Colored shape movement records
◇ ◇ ◇ ◇ ◇ ◇ ◇

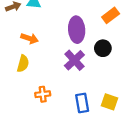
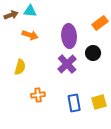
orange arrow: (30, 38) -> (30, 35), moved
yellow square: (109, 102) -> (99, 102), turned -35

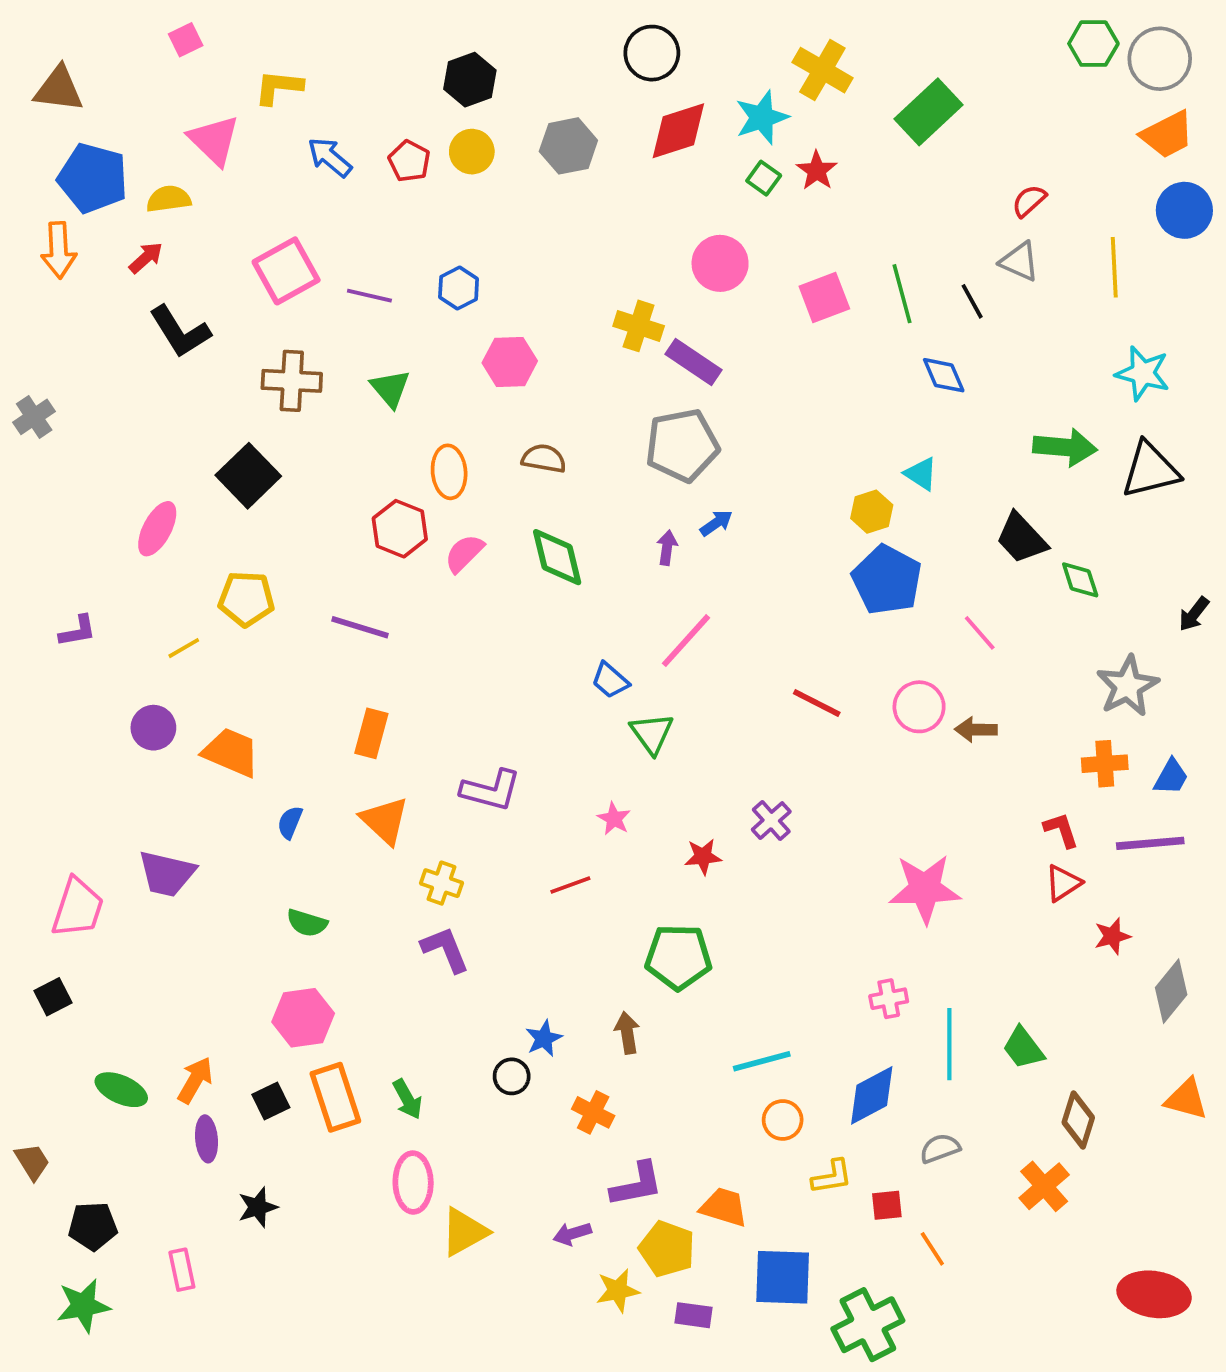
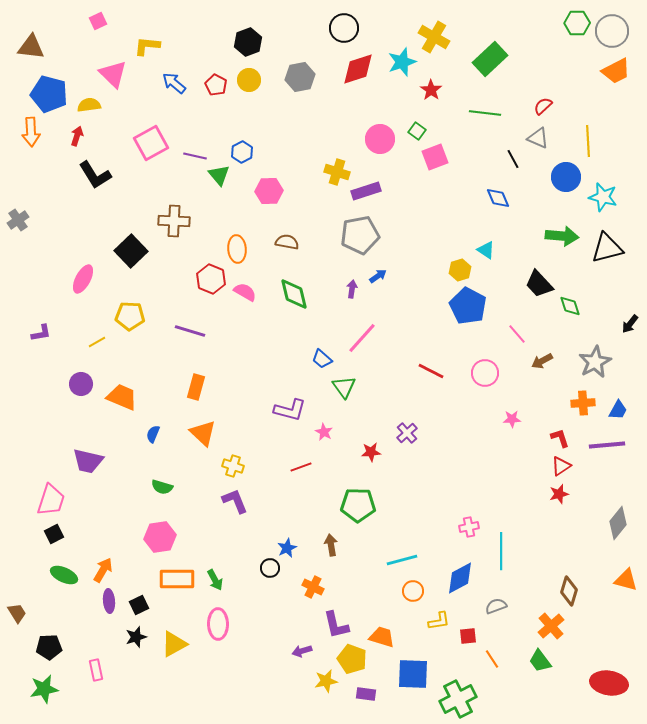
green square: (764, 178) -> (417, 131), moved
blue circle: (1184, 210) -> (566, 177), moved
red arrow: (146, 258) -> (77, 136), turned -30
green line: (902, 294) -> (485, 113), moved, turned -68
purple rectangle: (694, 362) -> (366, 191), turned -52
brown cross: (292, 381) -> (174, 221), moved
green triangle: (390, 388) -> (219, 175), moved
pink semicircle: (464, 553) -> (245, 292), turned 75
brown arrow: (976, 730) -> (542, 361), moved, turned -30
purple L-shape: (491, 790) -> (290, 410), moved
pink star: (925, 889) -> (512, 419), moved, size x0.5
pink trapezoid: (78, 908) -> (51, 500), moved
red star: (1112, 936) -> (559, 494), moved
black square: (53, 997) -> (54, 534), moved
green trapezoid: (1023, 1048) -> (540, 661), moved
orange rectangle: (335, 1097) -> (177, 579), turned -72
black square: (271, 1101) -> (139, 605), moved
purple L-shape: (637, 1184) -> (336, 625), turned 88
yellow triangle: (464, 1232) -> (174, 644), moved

◇ ◇ ◇ ◇ ◇ ◇ ◇

**Requirement:** Print exactly the lines above, between the one holding "purple rectangle: (694, 362)" and the one holding "green trapezoid: (1023, 1048)", inclusive, and nothing besides.

**Answer for this exercise:**
purple rectangle: (694, 362) -> (366, 191), turned -52
brown cross: (292, 381) -> (174, 221), moved
green triangle: (390, 388) -> (219, 175), moved
pink semicircle: (464, 553) -> (245, 292), turned 75
brown arrow: (976, 730) -> (542, 361), moved, turned -30
purple L-shape: (491, 790) -> (290, 410), moved
pink star: (925, 889) -> (512, 419), moved, size x0.5
pink trapezoid: (78, 908) -> (51, 500), moved
red star: (1112, 936) -> (559, 494), moved
black square: (53, 997) -> (54, 534), moved
green trapezoid: (1023, 1048) -> (540, 661), moved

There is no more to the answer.